## TASK INSTRUCTIONS
Return each entry word for word. Leave the images out.

**** MATERIAL TO PROCESS ****

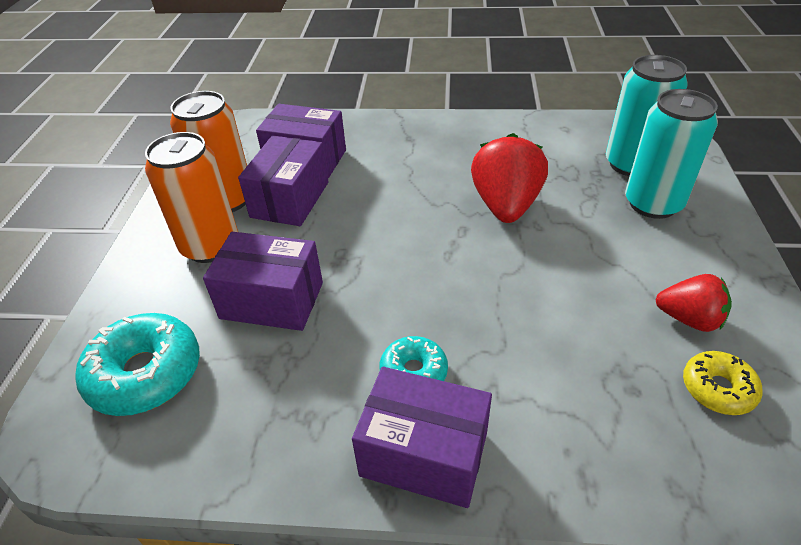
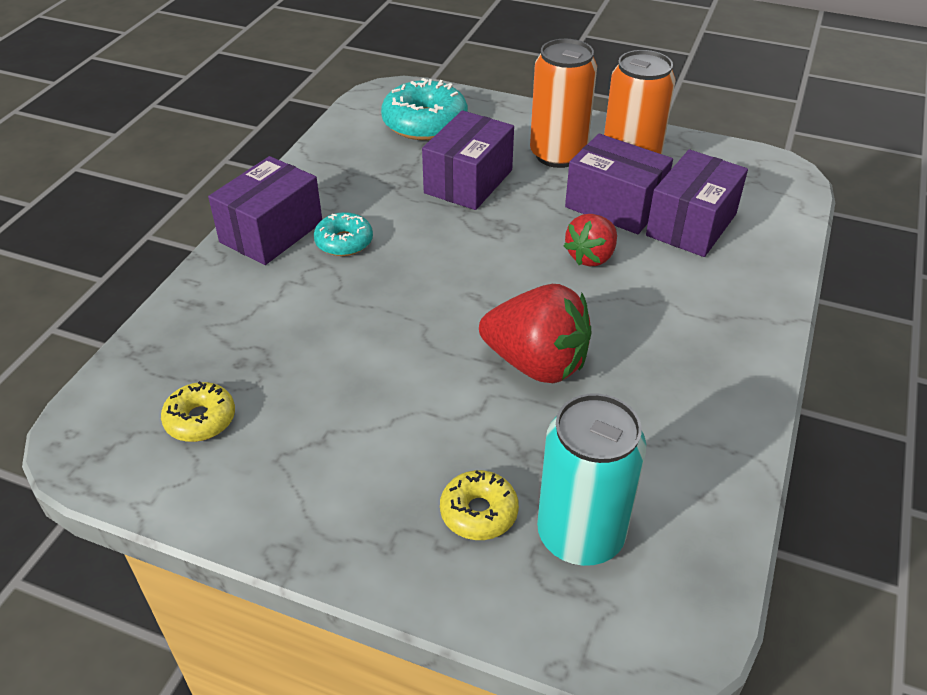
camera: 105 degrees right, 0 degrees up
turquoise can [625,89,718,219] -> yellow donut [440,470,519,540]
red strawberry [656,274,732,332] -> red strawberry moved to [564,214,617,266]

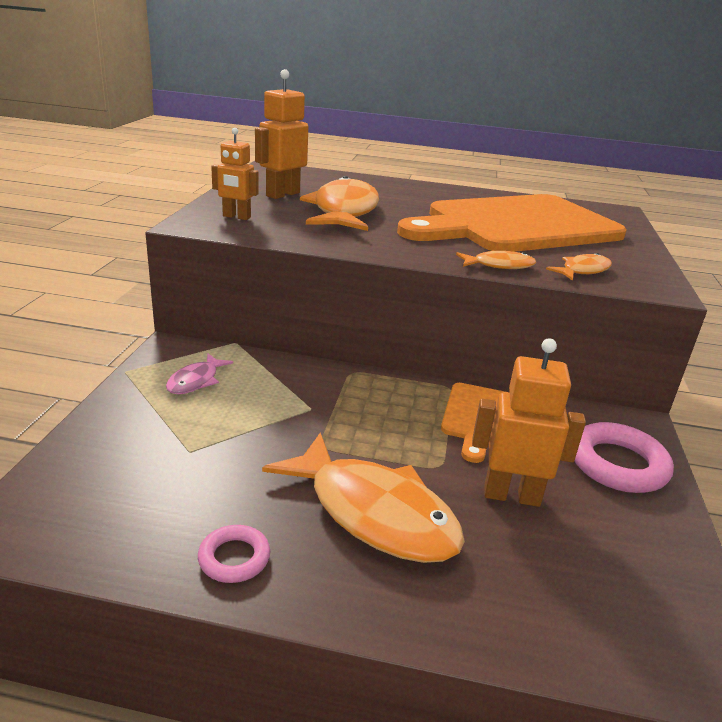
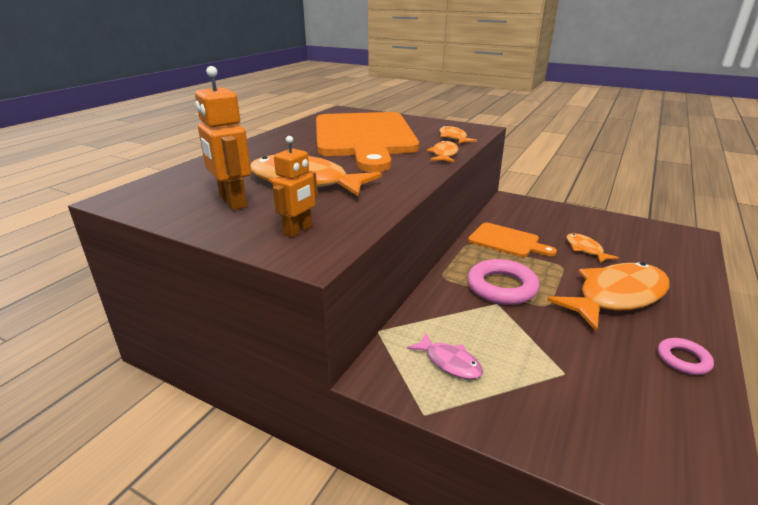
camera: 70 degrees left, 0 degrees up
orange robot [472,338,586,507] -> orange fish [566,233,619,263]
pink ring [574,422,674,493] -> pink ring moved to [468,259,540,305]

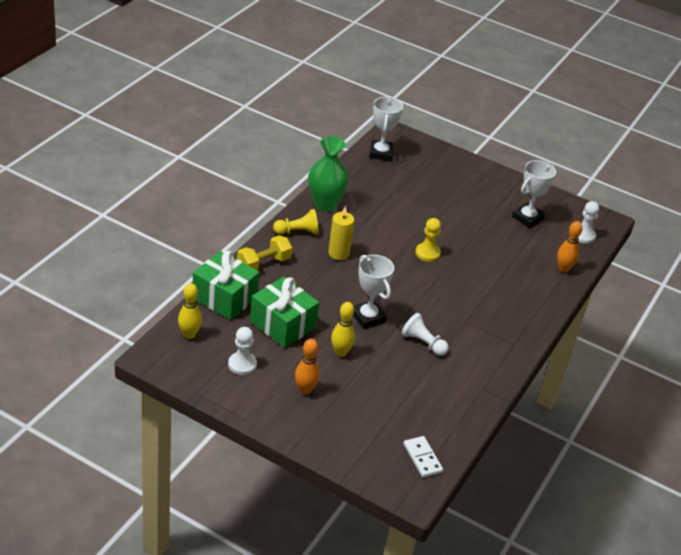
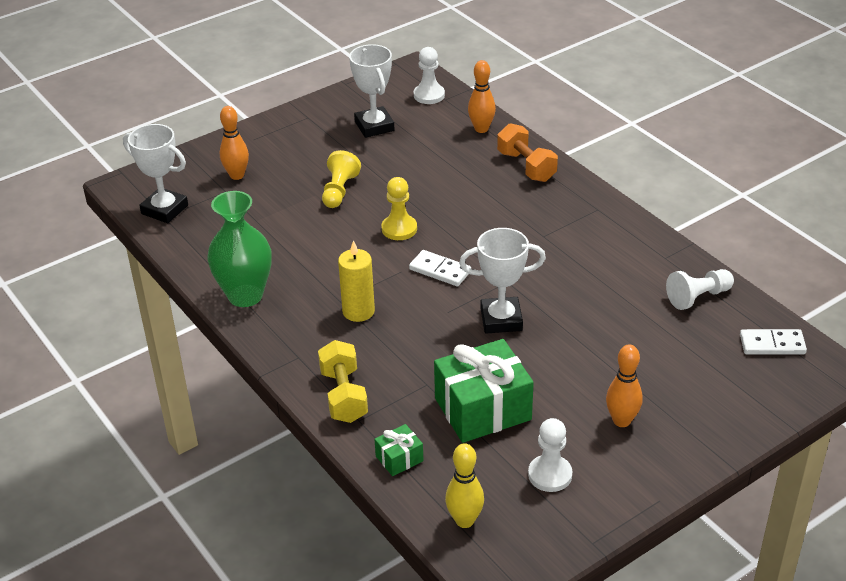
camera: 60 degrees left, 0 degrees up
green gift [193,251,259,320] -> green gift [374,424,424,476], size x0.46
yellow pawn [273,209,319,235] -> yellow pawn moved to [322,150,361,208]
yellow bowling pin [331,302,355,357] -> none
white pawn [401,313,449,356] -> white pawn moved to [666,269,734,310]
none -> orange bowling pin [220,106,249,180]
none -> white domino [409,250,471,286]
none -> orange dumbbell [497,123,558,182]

****

## RESPONSE AREA
camera: 105 degrees right, 0 degrees up
turquoise can [625,89,718,219] -> yellow donut [440,470,519,540]
red strawberry [656,274,732,332] -> red strawberry moved to [564,214,617,266]

camera: 70 degrees left, 0 degrees up
orange robot [472,338,586,507] -> orange fish [566,233,619,263]
pink ring [574,422,674,493] -> pink ring moved to [468,259,540,305]

camera: 60 degrees left, 0 degrees up
green gift [193,251,259,320] -> green gift [374,424,424,476], size x0.46
yellow pawn [273,209,319,235] -> yellow pawn moved to [322,150,361,208]
yellow bowling pin [331,302,355,357] -> none
white pawn [401,313,449,356] -> white pawn moved to [666,269,734,310]
none -> orange bowling pin [220,106,249,180]
none -> white domino [409,250,471,286]
none -> orange dumbbell [497,123,558,182]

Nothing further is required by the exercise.